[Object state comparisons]
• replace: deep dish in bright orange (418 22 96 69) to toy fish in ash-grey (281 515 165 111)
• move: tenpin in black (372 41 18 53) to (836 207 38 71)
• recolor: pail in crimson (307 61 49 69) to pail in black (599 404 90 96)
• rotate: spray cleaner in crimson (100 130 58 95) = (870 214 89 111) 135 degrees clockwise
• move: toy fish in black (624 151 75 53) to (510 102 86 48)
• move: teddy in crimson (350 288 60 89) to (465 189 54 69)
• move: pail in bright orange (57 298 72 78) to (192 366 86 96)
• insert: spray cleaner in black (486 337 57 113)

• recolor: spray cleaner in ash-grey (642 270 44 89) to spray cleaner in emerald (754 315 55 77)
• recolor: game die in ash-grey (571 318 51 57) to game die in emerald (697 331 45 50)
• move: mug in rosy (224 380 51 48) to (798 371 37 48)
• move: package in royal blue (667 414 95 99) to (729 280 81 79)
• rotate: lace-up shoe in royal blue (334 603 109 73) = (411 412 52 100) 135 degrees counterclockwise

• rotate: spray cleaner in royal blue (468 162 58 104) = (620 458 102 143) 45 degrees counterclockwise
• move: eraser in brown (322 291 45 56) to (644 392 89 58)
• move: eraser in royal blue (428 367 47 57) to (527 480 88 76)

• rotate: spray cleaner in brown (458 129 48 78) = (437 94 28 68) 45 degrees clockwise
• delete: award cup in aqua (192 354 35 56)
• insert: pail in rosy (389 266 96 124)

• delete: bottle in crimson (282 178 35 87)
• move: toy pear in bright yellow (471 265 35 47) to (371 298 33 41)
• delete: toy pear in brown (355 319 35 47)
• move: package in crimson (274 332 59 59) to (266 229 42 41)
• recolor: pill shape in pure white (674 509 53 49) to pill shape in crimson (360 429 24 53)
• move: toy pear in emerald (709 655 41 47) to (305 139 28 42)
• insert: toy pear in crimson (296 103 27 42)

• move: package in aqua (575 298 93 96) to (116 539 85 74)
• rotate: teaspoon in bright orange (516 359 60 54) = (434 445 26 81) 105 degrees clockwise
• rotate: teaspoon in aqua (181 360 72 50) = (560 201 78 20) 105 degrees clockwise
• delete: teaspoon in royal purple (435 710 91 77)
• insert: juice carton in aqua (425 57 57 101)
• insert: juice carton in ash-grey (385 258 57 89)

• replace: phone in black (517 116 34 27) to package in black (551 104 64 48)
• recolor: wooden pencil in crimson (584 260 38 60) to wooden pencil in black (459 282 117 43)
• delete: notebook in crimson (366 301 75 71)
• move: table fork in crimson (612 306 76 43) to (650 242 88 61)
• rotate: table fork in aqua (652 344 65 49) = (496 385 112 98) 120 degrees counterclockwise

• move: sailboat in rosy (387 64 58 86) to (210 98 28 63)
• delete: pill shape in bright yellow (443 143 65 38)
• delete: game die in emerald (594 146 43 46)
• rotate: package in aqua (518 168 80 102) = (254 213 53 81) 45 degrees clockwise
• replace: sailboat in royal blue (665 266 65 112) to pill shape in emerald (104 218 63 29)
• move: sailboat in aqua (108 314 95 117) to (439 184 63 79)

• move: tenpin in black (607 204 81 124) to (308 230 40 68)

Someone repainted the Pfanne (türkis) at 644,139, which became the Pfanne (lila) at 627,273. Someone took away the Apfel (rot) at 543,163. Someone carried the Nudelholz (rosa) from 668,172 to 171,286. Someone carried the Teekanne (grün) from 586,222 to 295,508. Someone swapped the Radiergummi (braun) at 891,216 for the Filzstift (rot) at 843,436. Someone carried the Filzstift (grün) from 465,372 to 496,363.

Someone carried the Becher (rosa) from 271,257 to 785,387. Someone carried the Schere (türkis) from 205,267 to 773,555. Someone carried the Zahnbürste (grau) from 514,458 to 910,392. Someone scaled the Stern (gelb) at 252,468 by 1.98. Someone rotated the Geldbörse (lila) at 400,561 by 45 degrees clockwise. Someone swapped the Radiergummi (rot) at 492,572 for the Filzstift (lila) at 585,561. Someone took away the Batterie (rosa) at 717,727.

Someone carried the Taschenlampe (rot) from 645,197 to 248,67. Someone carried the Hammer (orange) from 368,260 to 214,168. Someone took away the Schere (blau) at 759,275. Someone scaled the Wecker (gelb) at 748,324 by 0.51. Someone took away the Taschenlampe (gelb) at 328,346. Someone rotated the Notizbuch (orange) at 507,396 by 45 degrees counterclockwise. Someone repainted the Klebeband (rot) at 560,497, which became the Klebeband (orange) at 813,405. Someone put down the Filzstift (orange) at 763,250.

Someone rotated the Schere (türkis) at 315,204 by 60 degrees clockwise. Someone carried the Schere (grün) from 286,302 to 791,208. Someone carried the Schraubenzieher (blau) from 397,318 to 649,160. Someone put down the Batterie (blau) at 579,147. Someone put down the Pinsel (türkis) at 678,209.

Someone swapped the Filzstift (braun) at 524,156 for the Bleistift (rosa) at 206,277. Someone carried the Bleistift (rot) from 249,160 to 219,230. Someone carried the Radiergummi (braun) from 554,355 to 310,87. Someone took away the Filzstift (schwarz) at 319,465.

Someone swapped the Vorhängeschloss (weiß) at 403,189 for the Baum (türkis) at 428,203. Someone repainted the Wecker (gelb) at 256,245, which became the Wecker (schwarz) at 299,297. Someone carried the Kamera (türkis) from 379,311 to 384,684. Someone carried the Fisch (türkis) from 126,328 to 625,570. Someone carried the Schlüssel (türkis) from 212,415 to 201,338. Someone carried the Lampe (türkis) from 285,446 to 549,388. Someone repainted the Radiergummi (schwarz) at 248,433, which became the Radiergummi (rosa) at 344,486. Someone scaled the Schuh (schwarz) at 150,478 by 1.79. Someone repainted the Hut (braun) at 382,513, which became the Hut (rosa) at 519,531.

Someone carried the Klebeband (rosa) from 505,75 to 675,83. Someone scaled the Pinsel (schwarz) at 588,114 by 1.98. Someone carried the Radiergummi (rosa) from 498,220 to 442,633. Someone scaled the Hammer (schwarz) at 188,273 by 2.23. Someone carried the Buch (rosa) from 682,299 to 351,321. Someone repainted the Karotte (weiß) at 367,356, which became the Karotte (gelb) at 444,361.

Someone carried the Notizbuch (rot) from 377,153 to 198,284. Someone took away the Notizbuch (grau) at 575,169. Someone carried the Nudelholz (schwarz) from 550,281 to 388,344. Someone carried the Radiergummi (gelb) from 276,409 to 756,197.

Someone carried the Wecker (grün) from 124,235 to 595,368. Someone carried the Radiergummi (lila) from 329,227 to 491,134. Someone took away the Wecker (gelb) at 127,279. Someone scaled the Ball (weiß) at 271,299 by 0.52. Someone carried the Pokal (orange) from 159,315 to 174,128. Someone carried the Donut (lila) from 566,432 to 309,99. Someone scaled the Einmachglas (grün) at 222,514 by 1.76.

[WHAT YOU WILL DO]: Repeat the data above, word for word.

[WRITTEN ANSWER]:
• replace: deep dish in bright orange (418 22 96 69) to toy fish in ash-grey (281 515 165 111)
• move: tenpin in black (372 41 18 53) to (836 207 38 71)
• recolor: pail in crimson (307 61 49 69) to pail in black (599 404 90 96)
• rotate: spray cleaner in crimson (100 130 58 95) = (870 214 89 111) 135 degrees clockwise
• move: toy fish in black (624 151 75 53) to (510 102 86 48)
• move: teddy in crimson (350 288 60 89) to (465 189 54 69)
• move: pail in bright orange (57 298 72 78) to (192 366 86 96)
• insert: spray cleaner in black (486 337 57 113)

• recolor: spray cleaner in ash-grey (642 270 44 89) to spray cleaner in emerald (754 315 55 77)
• recolor: game die in ash-grey (571 318 51 57) to game die in emerald (697 331 45 50)
• move: mug in rosy (224 380 51 48) to (798 371 37 48)
• move: package in royal blue (667 414 95 99) to (729 280 81 79)
• rotate: lace-up shoe in royal blue (334 603 109 73) = (411 412 52 100) 135 degrees counterclockwise

• rotate: spray cleaner in royal blue (468 162 58 104) = (620 458 102 143) 45 degrees counterclockwise
• move: eraser in brown (322 291 45 56) to (644 392 89 58)
• move: eraser in royal blue (428 367 47 57) to (527 480 88 76)

• rotate: spray cleaner in brown (458 129 48 78) = (437 94 28 68) 45 degrees clockwise
• delete: award cup in aqua (192 354 35 56)
• insert: pail in rosy (389 266 96 124)

• delete: bottle in crimson (282 178 35 87)
• move: toy pear in bright yellow (471 265 35 47) to (371 298 33 41)
• delete: toy pear in brown (355 319 35 47)
• move: package in crimson (274 332 59 59) to (266 229 42 41)
• recolor: pill shape in pure white (674 509 53 49) to pill shape in crimson (360 429 24 53)
• move: toy pear in emerald (709 655 41 47) to (305 139 28 42)
• insert: toy pear in crimson (296 103 27 42)

• move: package in aqua (575 298 93 96) to (116 539 85 74)
• rotate: teaspoon in bright orange (516 359 60 54) = (434 445 26 81) 105 degrees clockwise
• rotate: teaspoon in aqua (181 360 72 50) = (560 201 78 20) 105 degrees clockwise
• delete: teaspoon in royal purple (435 710 91 77)
• insert: juice carton in aqua (425 57 57 101)
• insert: juice carton in ash-grey (385 258 57 89)

• replace: phone in black (517 116 34 27) to package in black (551 104 64 48)
• recolor: wooden pencil in crimson (584 260 38 60) to wooden pencil in black (459 282 117 43)
• delete: notebook in crimson (366 301 75 71)
• move: table fork in crimson (612 306 76 43) to (650 242 88 61)
• rotate: table fork in aqua (652 344 65 49) = (496 385 112 98) 120 degrees counterclockwise

• move: sailboat in rosy (387 64 58 86) to (210 98 28 63)
• delete: pill shape in bright yellow (443 143 65 38)
• delete: game die in emerald (594 146 43 46)
• rotate: package in aqua (518 168 80 102) = (254 213 53 81) 45 degrees clockwise
• replace: sailboat in royal blue (665 266 65 112) to pill shape in emerald (104 218 63 29)
• move: sailboat in aqua (108 314 95 117) to (439 184 63 79)

• move: tenpin in black (607 204 81 124) to (308 230 40 68)

Someone repainted the Pfanne (türkis) at 644,139, which became the Pfanne (lila) at 627,273. Someone took away the Apfel (rot) at 543,163. Someone carried the Nudelholz (rosa) from 668,172 to 171,286. Someone carried the Teekanne (grün) from 586,222 to 295,508. Someone swapped the Radiergummi (braun) at 891,216 for the Filzstift (rot) at 843,436. Someone carried the Filzstift (grün) from 465,372 to 496,363.

Someone carried the Becher (rosa) from 271,257 to 785,387. Someone carried the Schere (türkis) from 205,267 to 773,555. Someone carried the Zahnbürste (grau) from 514,458 to 910,392. Someone scaled the Stern (gelb) at 252,468 by 1.98. Someone rotated the Geldbörse (lila) at 400,561 by 45 degrees clockwise. Someone swapped the Radiergummi (rot) at 492,572 for the Filzstift (lila) at 585,561. Someone took away the Batterie (rosa) at 717,727.

Someone carried the Taschenlampe (rot) from 645,197 to 248,67. Someone carried the Hammer (orange) from 368,260 to 214,168. Someone took away the Schere (blau) at 759,275. Someone scaled the Wecker (gelb) at 748,324 by 0.51. Someone took away the Taschenlampe (gelb) at 328,346. Someone rotated the Notizbuch (orange) at 507,396 by 45 degrees counterclockwise. Someone repainted the Klebeband (rot) at 560,497, which became the Klebeband (orange) at 813,405. Someone put down the Filzstift (orange) at 763,250.

Someone rotated the Schere (türkis) at 315,204 by 60 degrees clockwise. Someone carried the Schere (grün) from 286,302 to 791,208. Someone carried the Schraubenzieher (blau) from 397,318 to 649,160. Someone put down the Batterie (blau) at 579,147. Someone put down the Pinsel (türkis) at 678,209.

Someone swapped the Filzstift (braun) at 524,156 for the Bleistift (rosa) at 206,277. Someone carried the Bleistift (rot) from 249,160 to 219,230. Someone carried the Radiergummi (braun) from 554,355 to 310,87. Someone took away the Filzstift (schwarz) at 319,465.

Someone swapped the Vorhängeschloss (weiß) at 403,189 for the Baum (türkis) at 428,203. Someone repainted the Wecker (gelb) at 256,245, which became the Wecker (schwarz) at 299,297. Someone carried the Kamera (türkis) from 379,311 to 384,684. Someone carried the Fisch (türkis) from 126,328 to 625,570. Someone carried the Schlüssel (türkis) from 212,415 to 201,338. Someone carried the Lampe (türkis) from 285,446 to 549,388. Someone repainted the Radiergummi (schwarz) at 248,433, which became the Radiergummi (rosa) at 344,486. Someone scaled the Schuh (schwarz) at 150,478 by 1.79. Someone repainted the Hut (braun) at 382,513, which became the Hut (rosa) at 519,531.

Someone carried the Klebeband (rosa) from 505,75 to 675,83. Someone scaled the Pinsel (schwarz) at 588,114 by 1.98. Someone carried the Radiergummi (rosa) from 498,220 to 442,633. Someone scaled the Hammer (schwarz) at 188,273 by 2.23. Someone carried the Buch (rosa) from 682,299 to 351,321. Someone repainted the Karotte (weiß) at 367,356, which became the Karotte (gelb) at 444,361.

Someone carried the Notizbuch (rot) from 377,153 to 198,284. Someone took away the Notizbuch (grau) at 575,169. Someone carried the Nudelholz (schwarz) from 550,281 to 388,344. Someone carried the Radiergummi (gelb) from 276,409 to 756,197.

Someone carried the Wecker (grün) from 124,235 to 595,368. Someone carried the Radiergummi (lila) from 329,227 to 491,134. Someone took away the Wecker (gelb) at 127,279. Someone scaled the Ball (weiß) at 271,299 by 0.52. Someone carried the Pokal (orange) from 159,315 to 174,128. Someone carried the Donut (lila) from 566,432 to 309,99. Someone scaled the Einmachglas (grün) at 222,514 by 1.76.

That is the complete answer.